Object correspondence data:
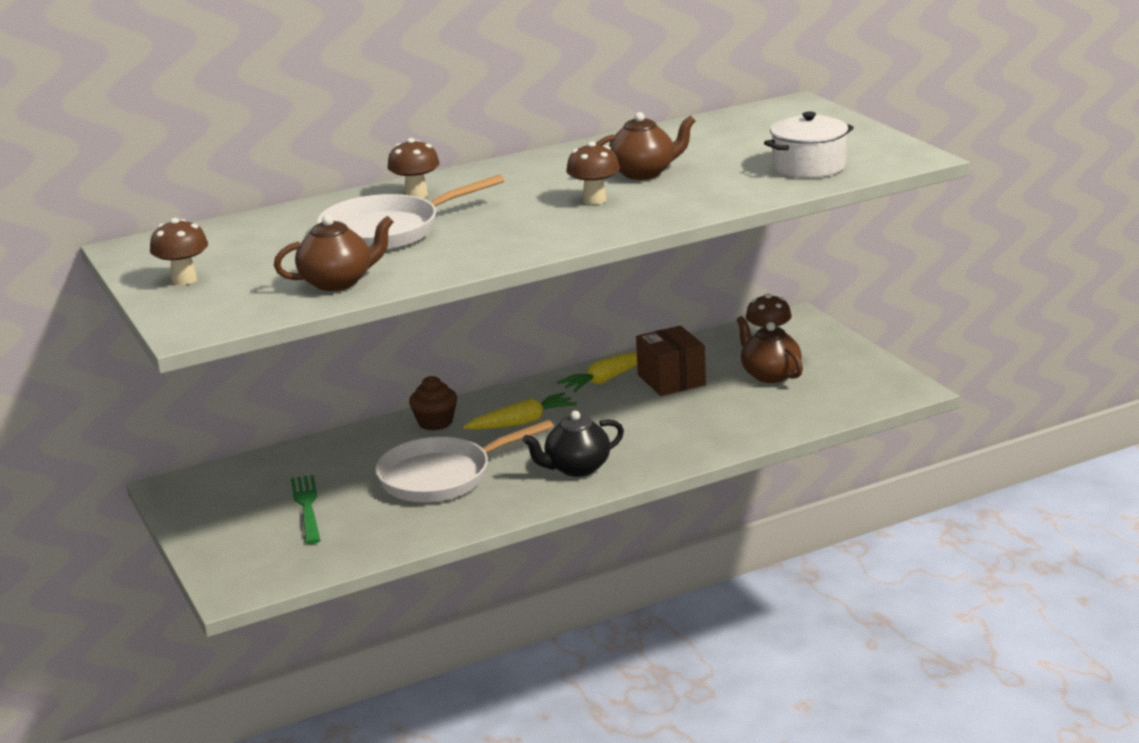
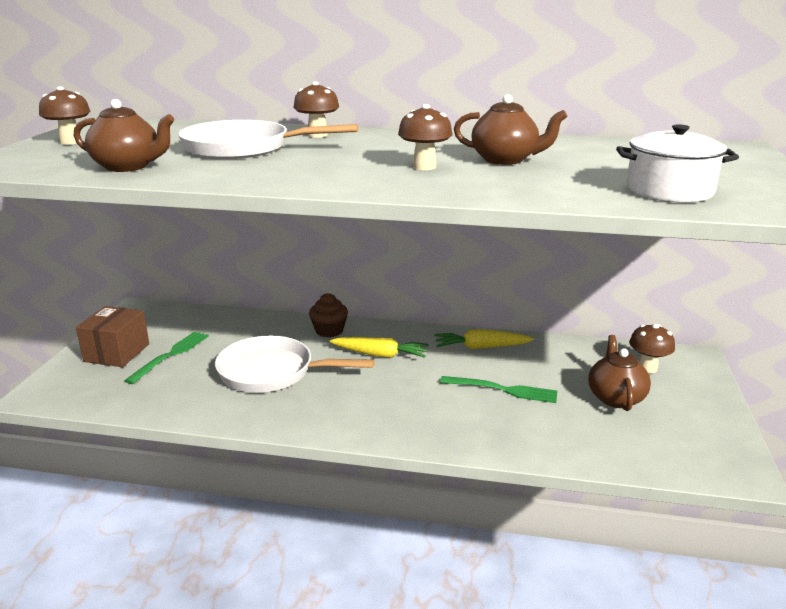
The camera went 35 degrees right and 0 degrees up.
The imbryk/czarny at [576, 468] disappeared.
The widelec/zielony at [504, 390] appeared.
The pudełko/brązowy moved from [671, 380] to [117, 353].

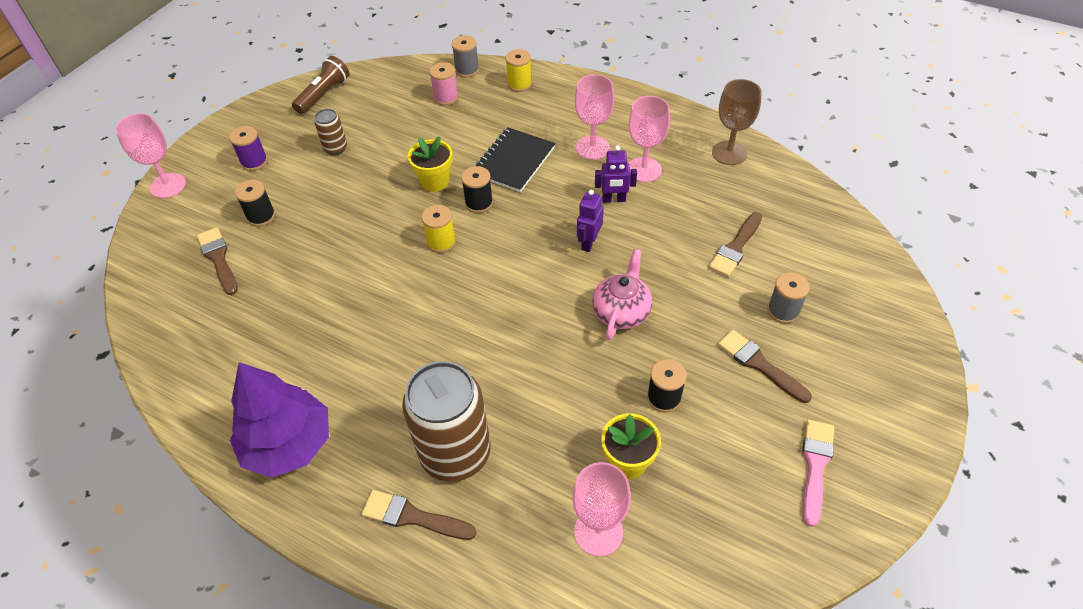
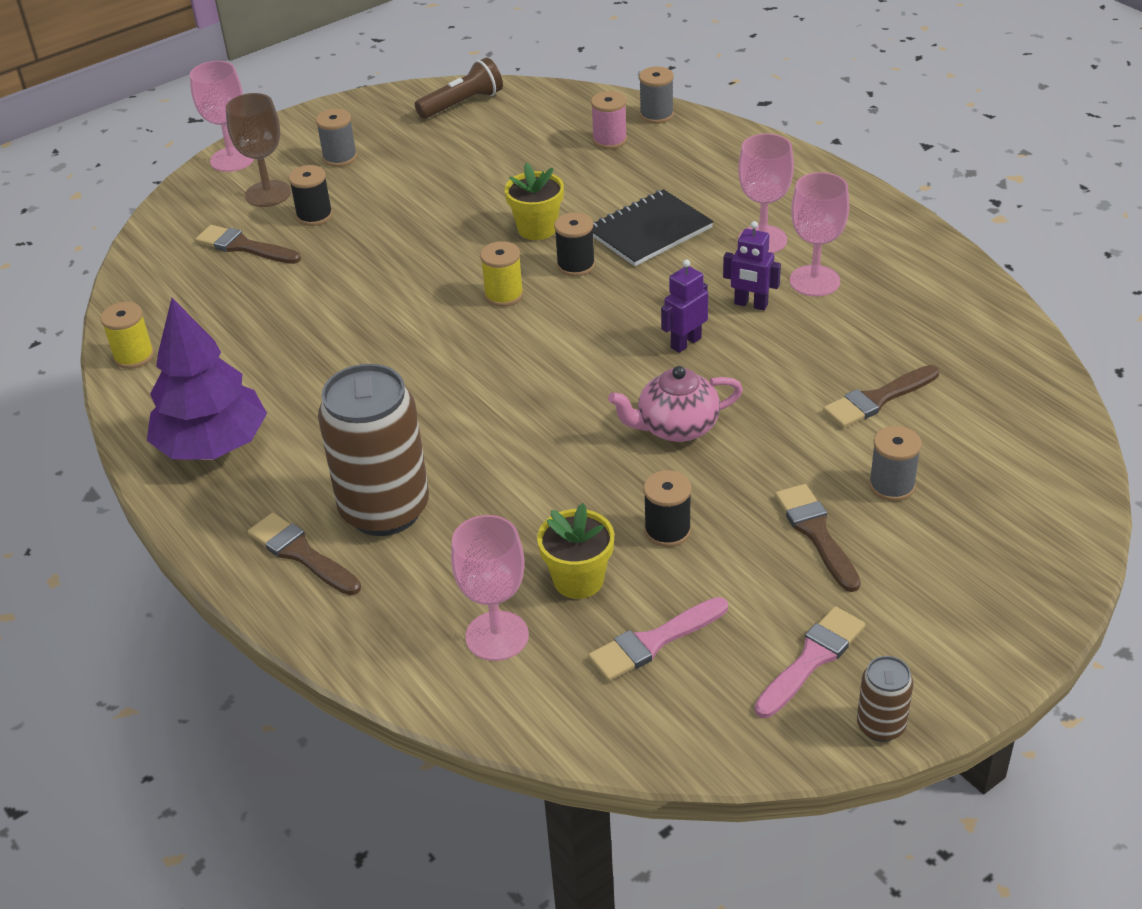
The camera went 25 degrees right and 10 degrees down.
The pędzel/różowy at [653, 642] appeared.
The puszka/brązowy moved from [335, 148] to [881, 726].
The szpulka/żółty moved from [519, 84] to [134, 356].
The kielich/brązowy moved from [729, 153] to [268, 194].
The szpulka/fioletowy at [254, 162] became the szpulka/szary at [340, 158].
The pędzel/brązowy at [218, 258] turned 60 degrees counterclockwise.
The imbryk/różowy at [621, 312] turned 150 degrees counterclockwise.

— WHAT TO DO —
What is needed is a word-for-word repeat of every line from the line with "The imbryk/czarny at [576, 468] disappeared." to the end of the entries above; leave out the pictures.

— EXERCISE RESPONSE —
The imbryk/czarny at [576, 468] disappeared.
The widelec/zielony at [504, 390] appeared.
The pudełko/brązowy moved from [671, 380] to [117, 353].

The camera went 25 degrees right and 10 degrees down.
The pędzel/różowy at [653, 642] appeared.
The puszka/brązowy moved from [335, 148] to [881, 726].
The szpulka/żółty moved from [519, 84] to [134, 356].
The kielich/brązowy moved from [729, 153] to [268, 194].
The szpulka/fioletowy at [254, 162] became the szpulka/szary at [340, 158].
The pędzel/brązowy at [218, 258] turned 60 degrees counterclockwise.
The imbryk/różowy at [621, 312] turned 150 degrees counterclockwise.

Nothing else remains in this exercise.